In the entries below, find the line containing "CN101 pin 2: 0V -> LEDK" and the line containing "D4: LED orange". Copy those two lines and everything between them exactly, without the pictures.

== Source information

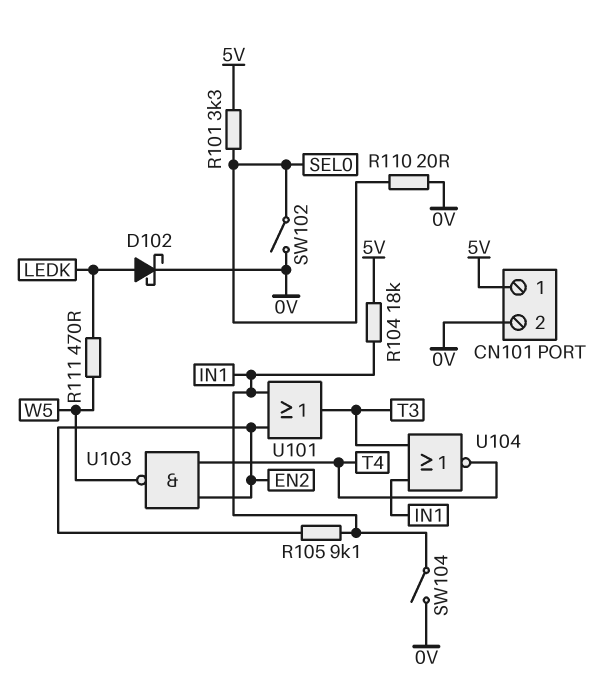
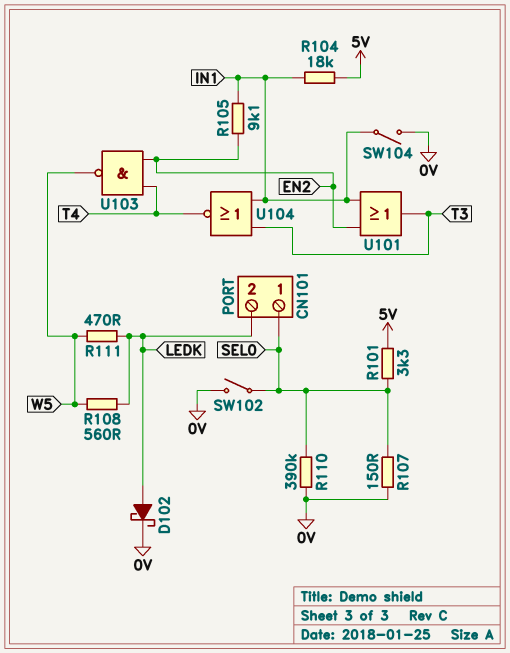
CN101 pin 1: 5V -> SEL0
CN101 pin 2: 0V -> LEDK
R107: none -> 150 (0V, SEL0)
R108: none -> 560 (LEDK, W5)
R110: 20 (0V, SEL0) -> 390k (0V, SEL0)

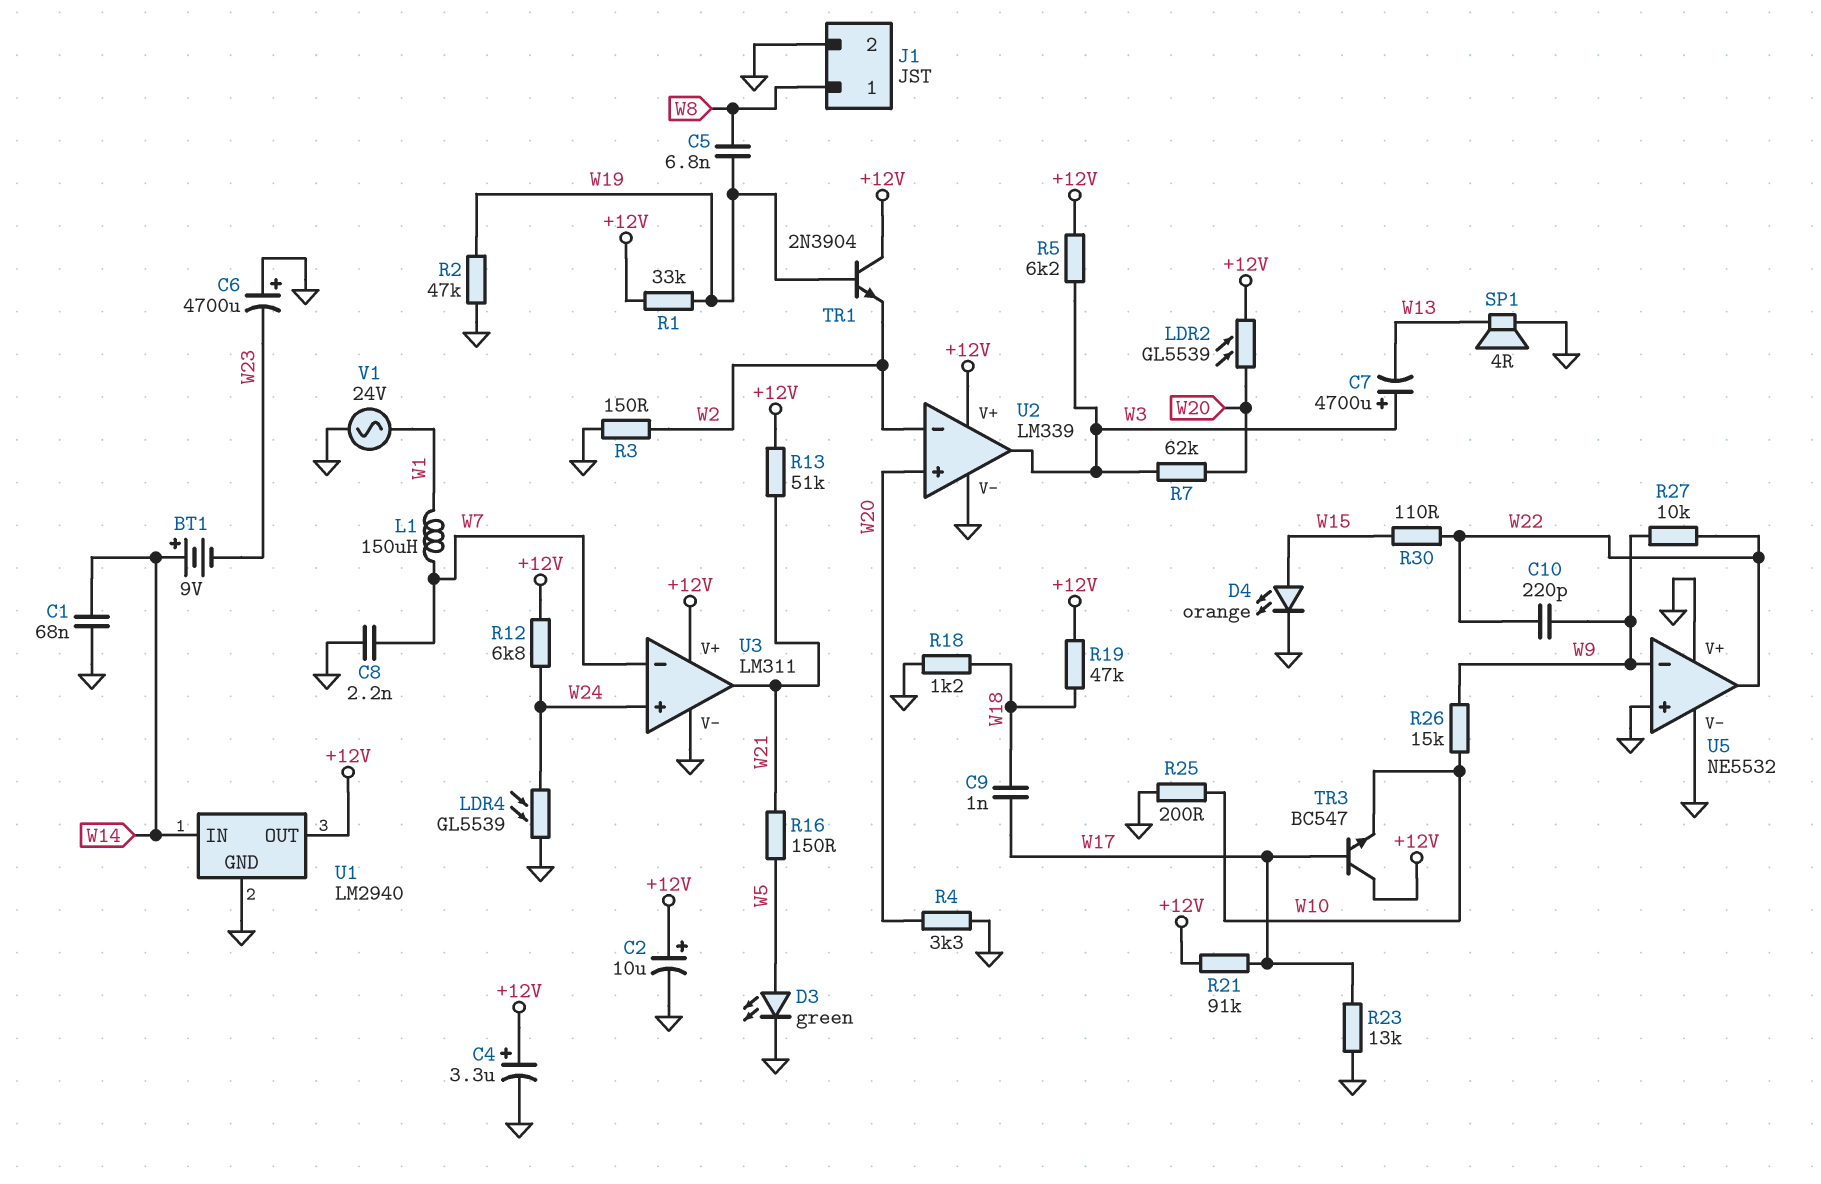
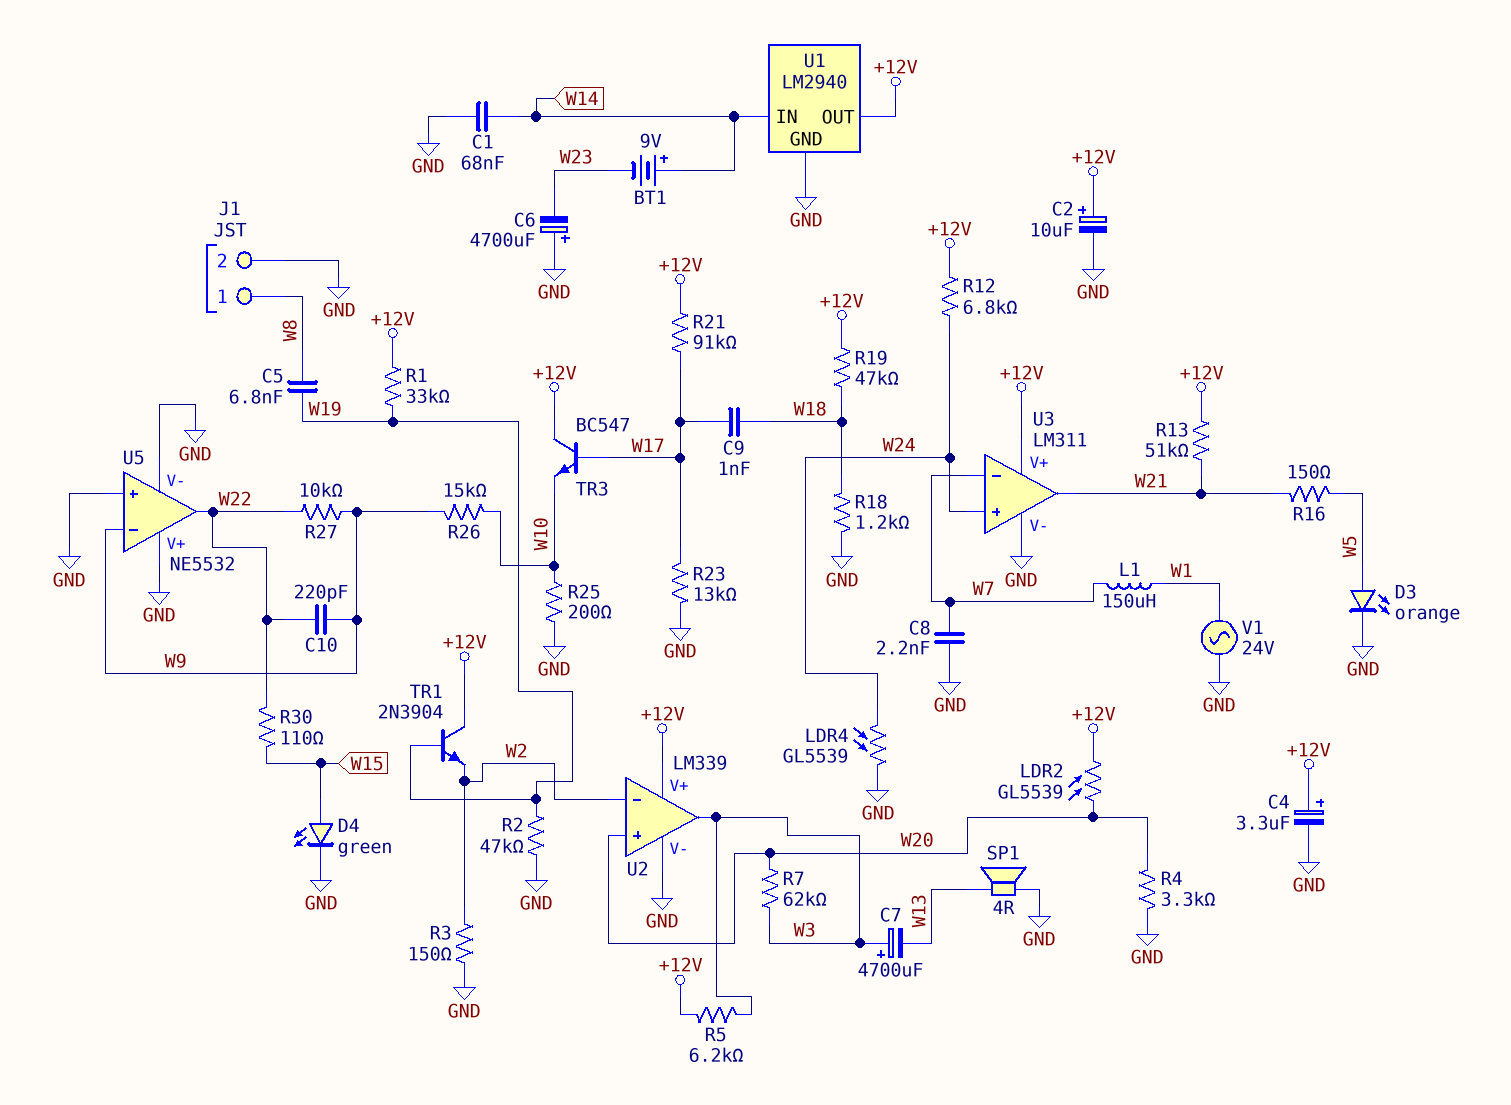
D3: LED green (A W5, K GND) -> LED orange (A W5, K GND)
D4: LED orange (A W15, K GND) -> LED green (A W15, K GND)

====
== Source information

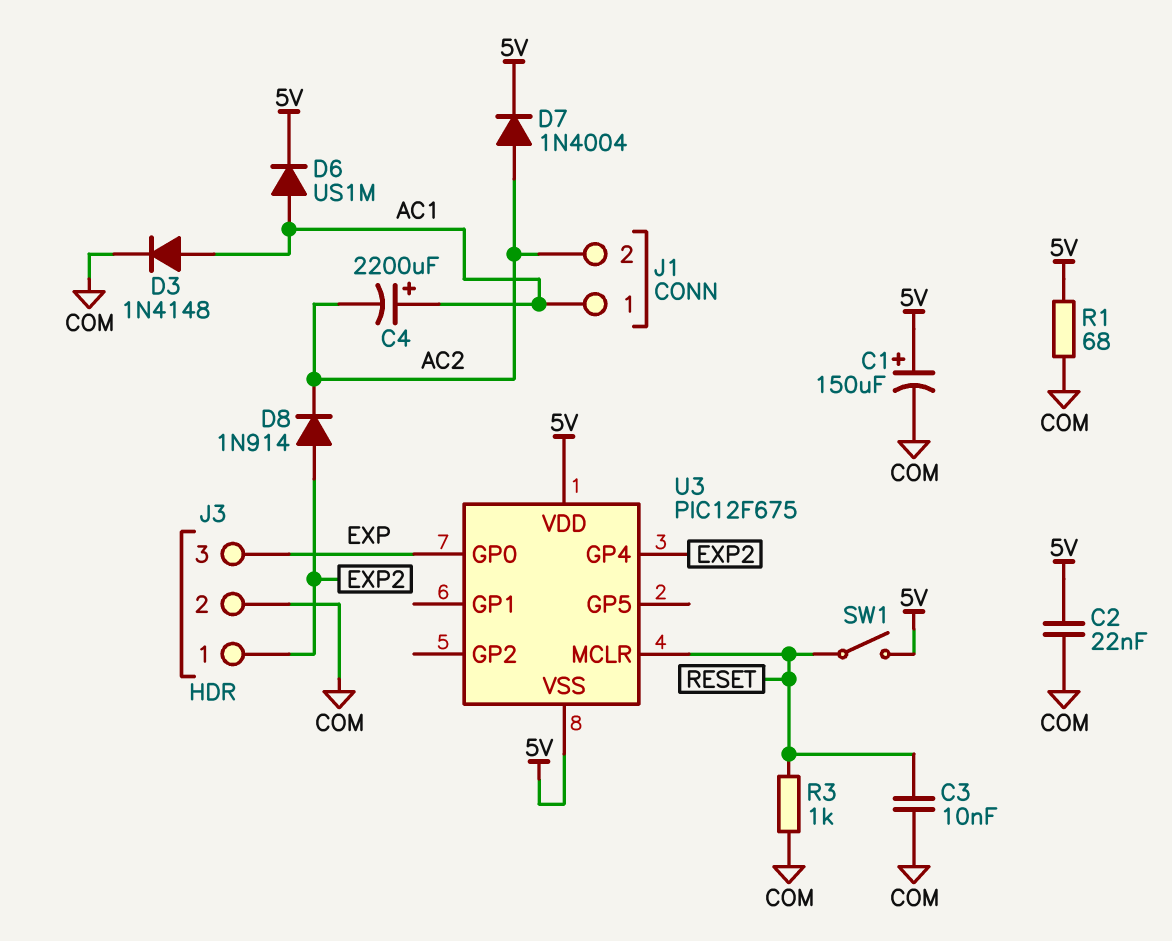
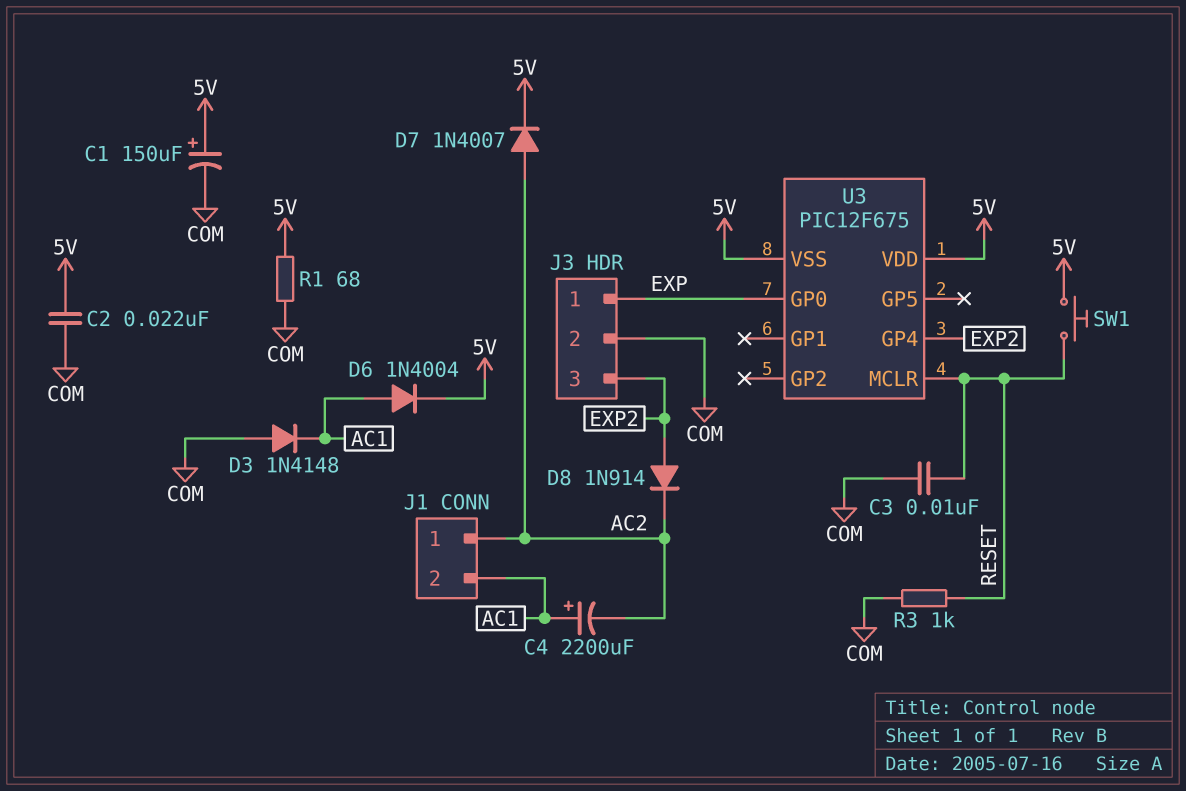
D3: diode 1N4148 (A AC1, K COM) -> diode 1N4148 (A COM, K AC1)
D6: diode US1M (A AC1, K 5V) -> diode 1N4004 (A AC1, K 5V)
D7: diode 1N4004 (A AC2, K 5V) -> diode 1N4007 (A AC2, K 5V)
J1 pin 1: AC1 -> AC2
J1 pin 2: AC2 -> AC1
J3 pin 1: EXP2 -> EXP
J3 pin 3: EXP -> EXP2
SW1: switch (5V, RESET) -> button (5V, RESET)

====

§ **Task solution**:
CN101 pin 2: 0V -> LEDK
R107: none -> 150 (0V, SEL0)
R108: none -> 560 (LEDK, W5)
R110: 20 (0V, SEL0) -> 390k (0V, SEL0)

D3: LED green (A W5, K GND) -> LED orange (A W5, K GND)
D4: LED orange (A W15, K GND) -> LED green (A W15, K GND)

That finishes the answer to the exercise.